───── Records supplied ─────

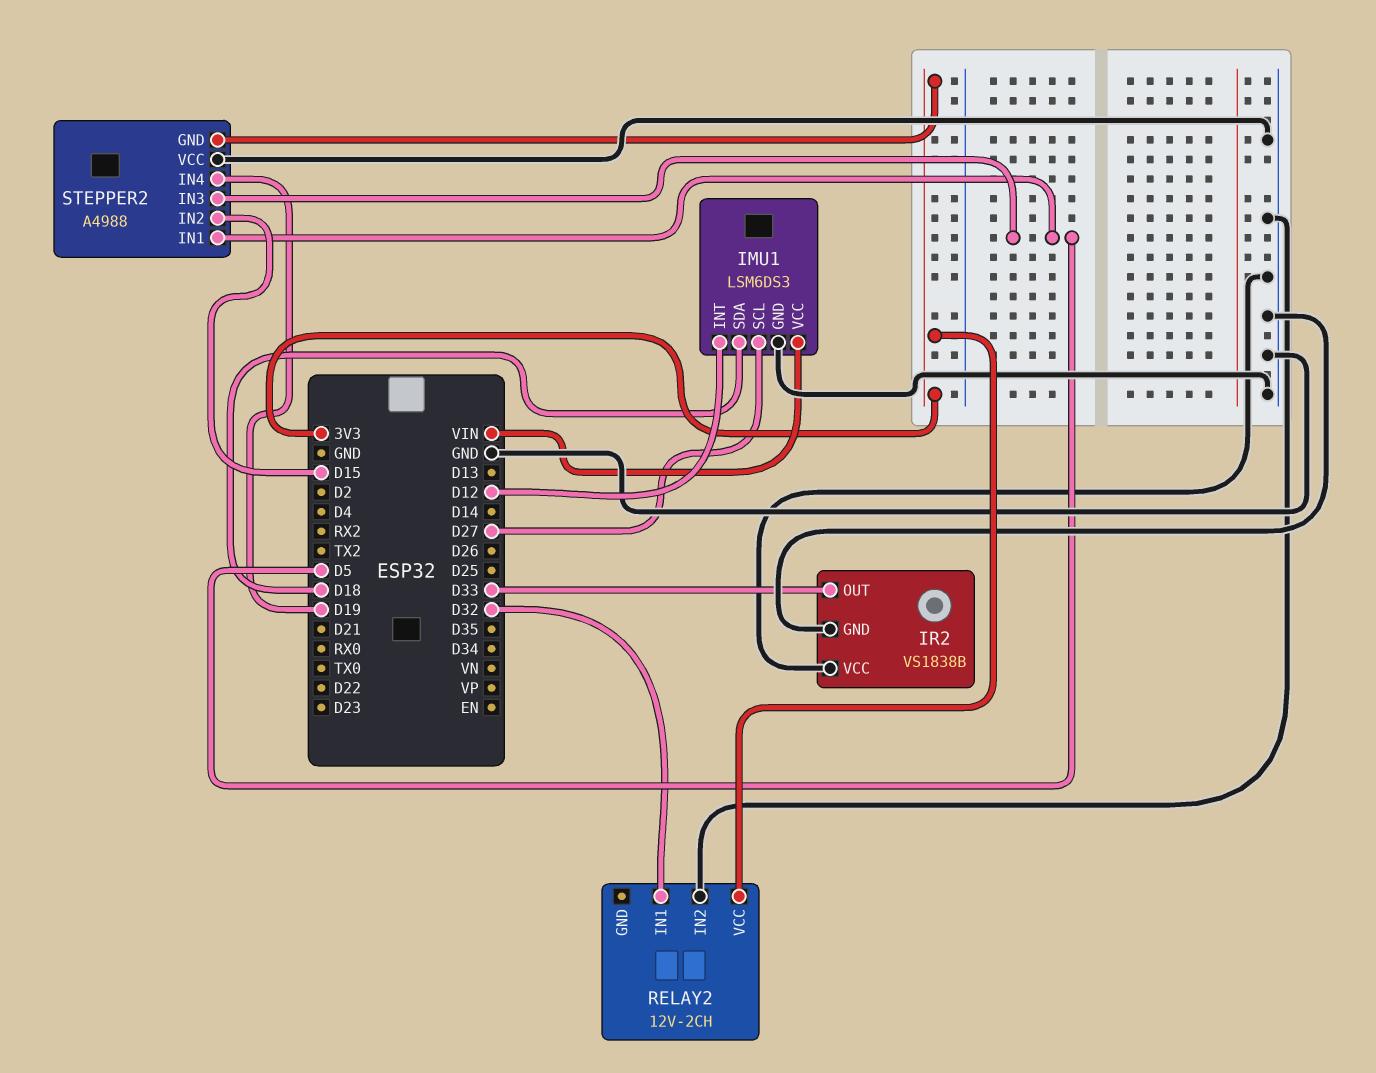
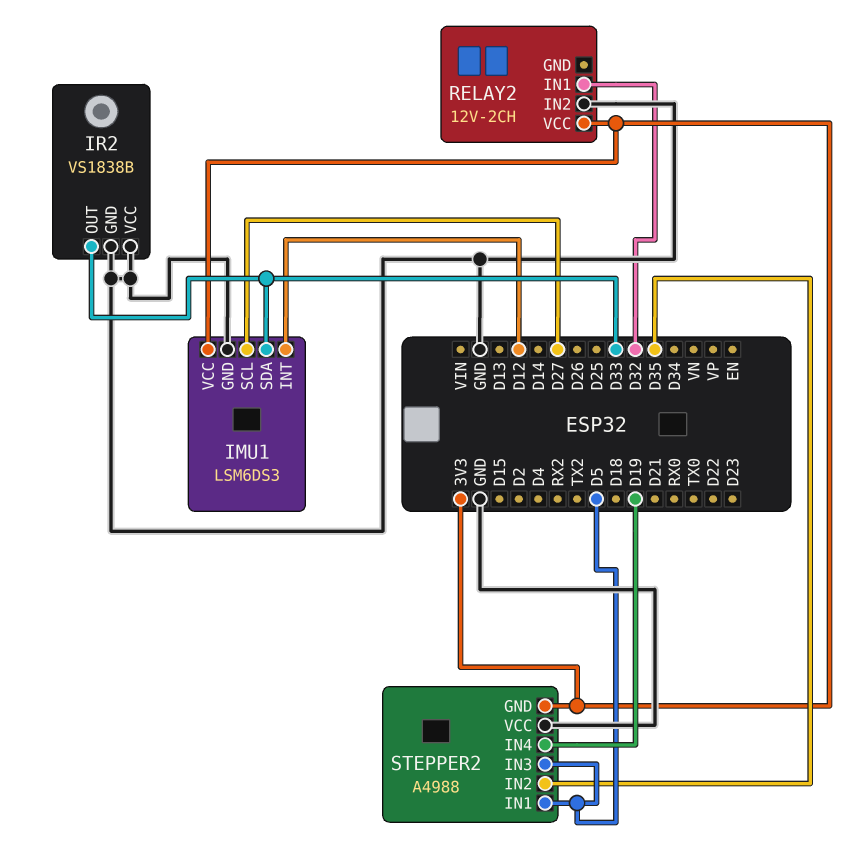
IMU1 pin SDA: D18 -> D33
IMU1 pin VCC: VIN -> 3V3
STEPPER2 pin IN2: D15 -> D35

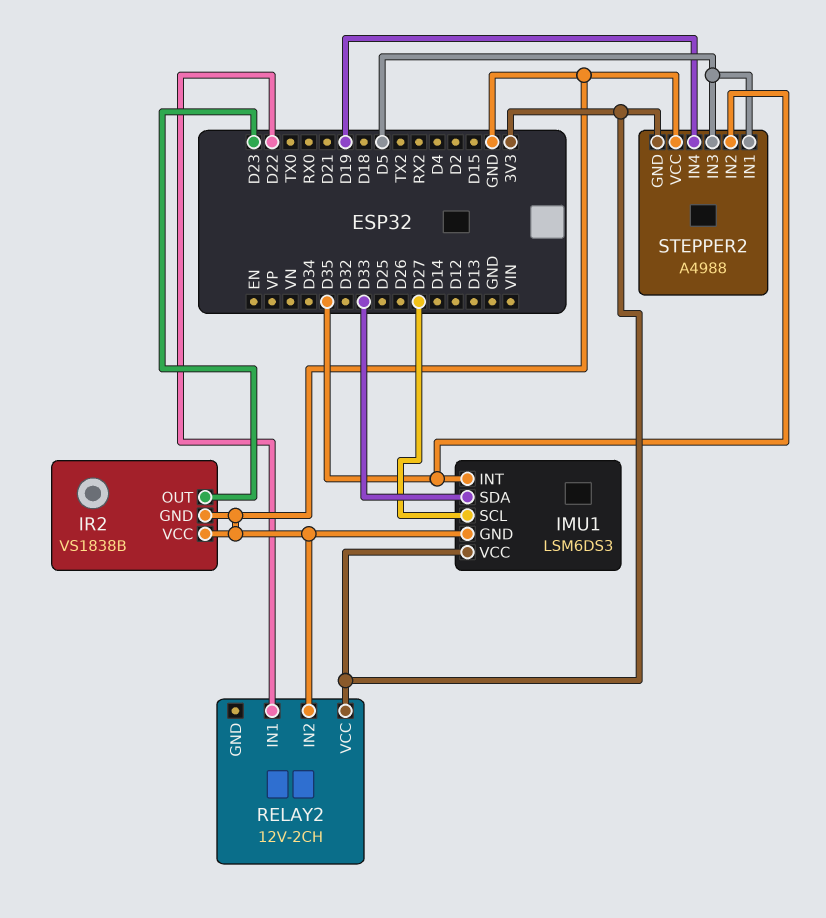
IMU1 pin INT: D12 -> D35
IR2 pin OUT: D33 -> D23
RELAY2 pin IN1: D32 -> D22

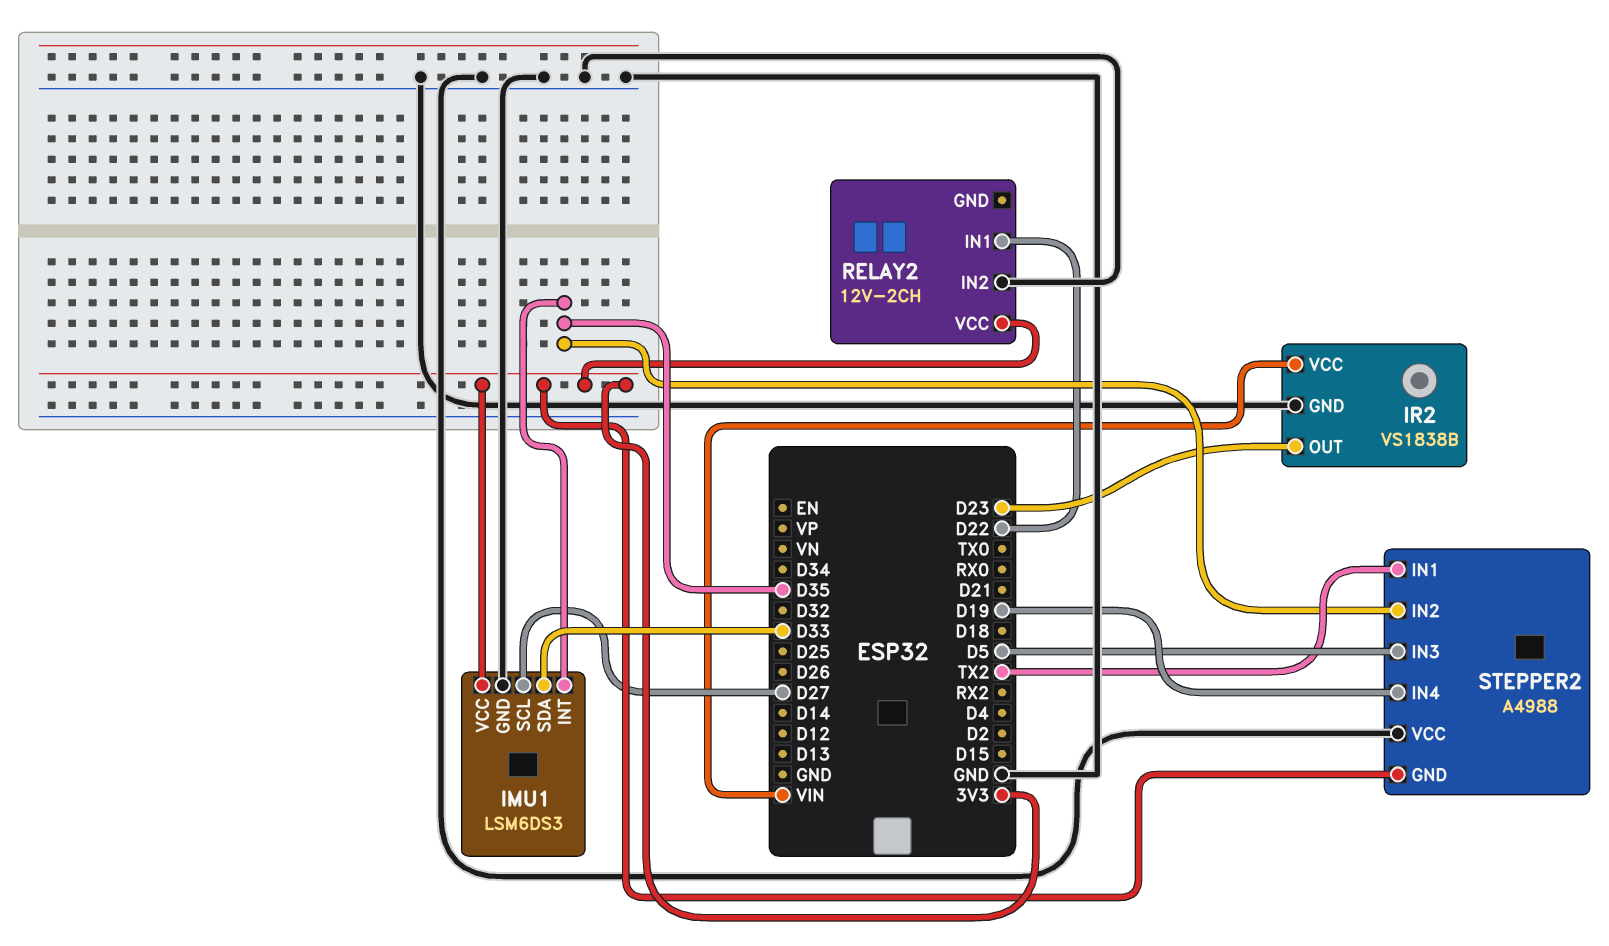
IR2 pin VCC: GND -> VIN
STEPPER2 pin IN1: D5 -> TX2

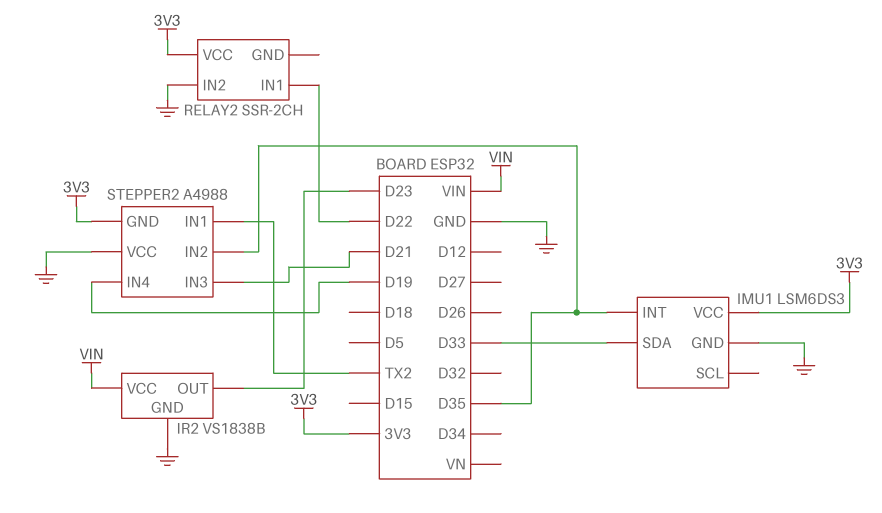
IMU1 pin SCL: D27 -> none
RELAY2: 12V-2CH -> SSR-2CH
STEPPER2 pin IN3: D5 -> D21

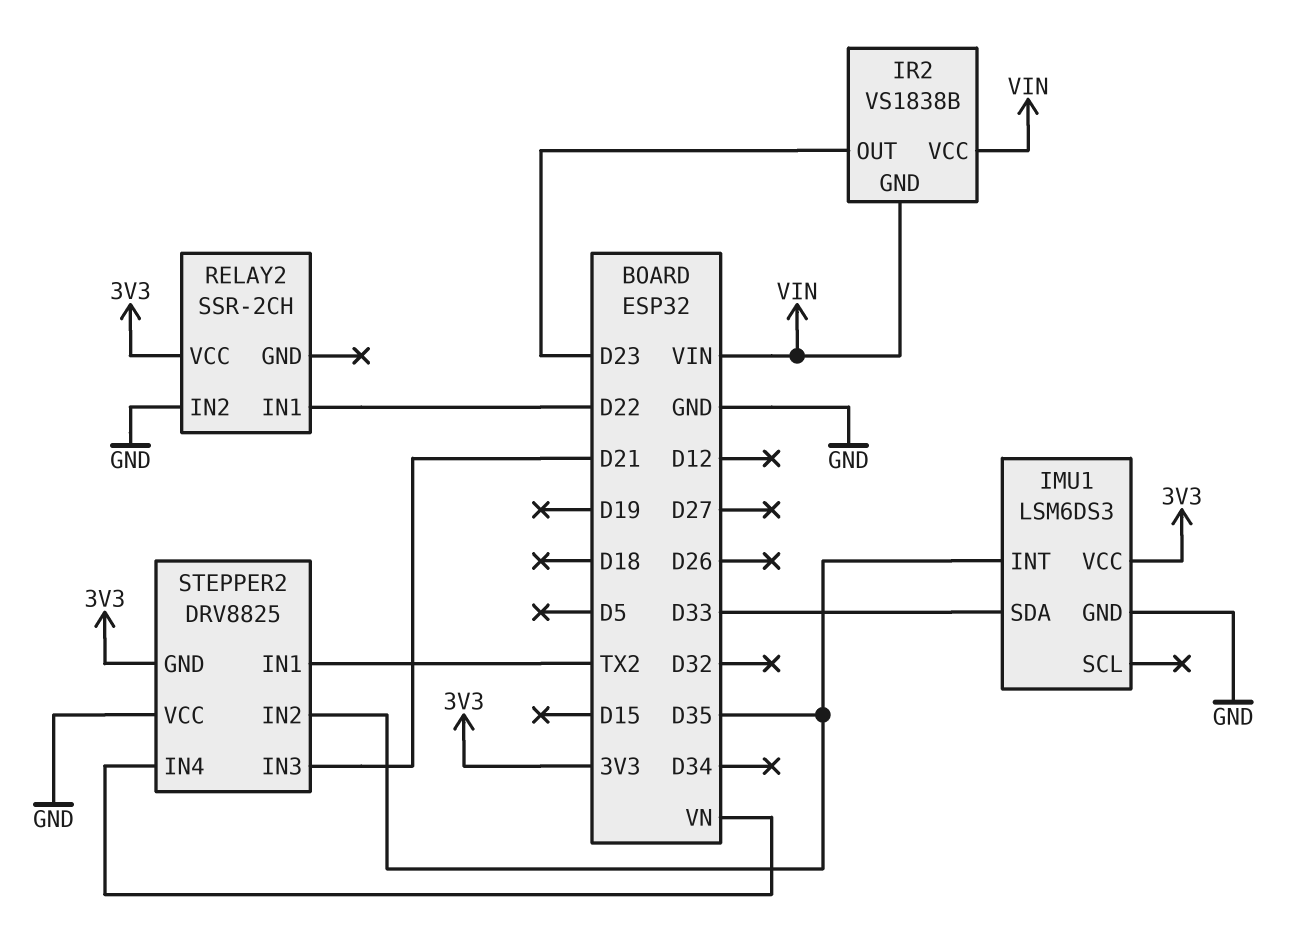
IR2 pin GND: GND -> VIN
STEPPER2: A4988 -> DRV8825
STEPPER2 pin IN4: D19 -> VN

─────

[The task]
Nothing but the lines from the one containing "STEPPER2 pin IN3: D5 -> D21" through the end of the listing should be written out, each exactly, and pictures must be left out.

[Reply to the exercise]
STEPPER2 pin IN3: D5 -> D21

IR2 pin GND: GND -> VIN
STEPPER2: A4988 -> DRV8825
STEPPER2 pin IN4: D19 -> VN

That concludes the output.